Reproduce the lines below exactly. Begin with the first, end with the line containing "(879, 393) = (462, 325): pink", and leave out the pictures.

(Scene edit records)
Start of Block

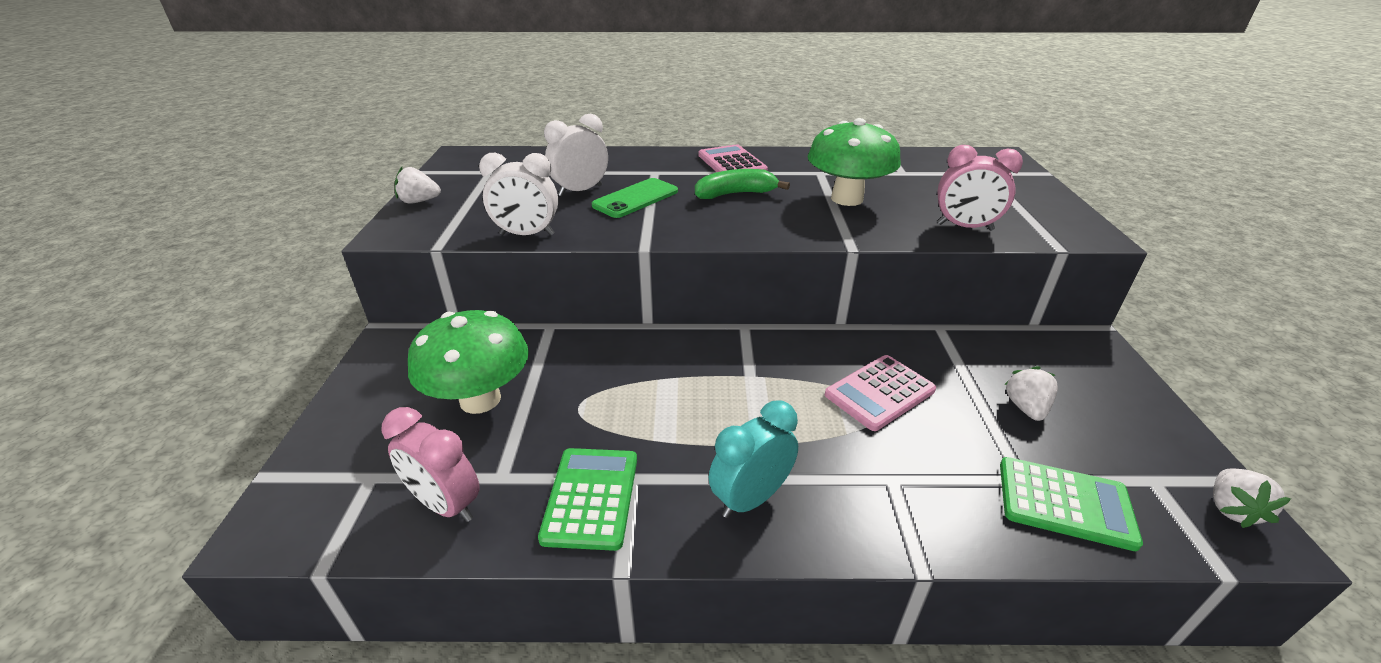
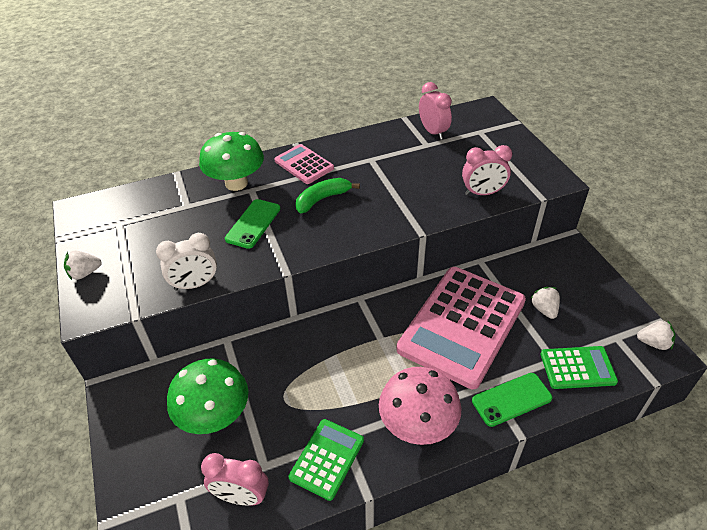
camera: 20 degrees left, 10 degrees up
(580, 191) = (206, 226): white clock -> none
(591, 498) = (327, 459): green calculator -> green calculator turned 45 degrees clockwise
(750, 498) = (417, 425): turquoise clock -> pink mushroom
(847, 199) = (400, 184): green mushroom -> green mushroom (236, 183)
(879, 393) = (462, 325): pink calculator -> pink calculator, size x2.07
(917, 163) = (433, 132): none -> pink clock
(925, 512) = (511, 399): none -> green phone
(1231, 509) = (653, 343): white strawberry -> white strawberry turned 75 degrees counterclockwise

End of Block

#### ANSWER SPACE
camera: 20 degrees left, 10 degrees up
(580, 191) = (206, 226): white clock -> none
(591, 498) = (327, 459): green calculator -> green calculator turned 45 degrees clockwise
(750, 498) = (417, 425): turquoise clock -> pink mushroom
(847, 199) = (400, 184): green mushroom -> green mushroom (236, 183)
(879, 393) = (462, 325): pink calculator -> pink calculator, size x2.07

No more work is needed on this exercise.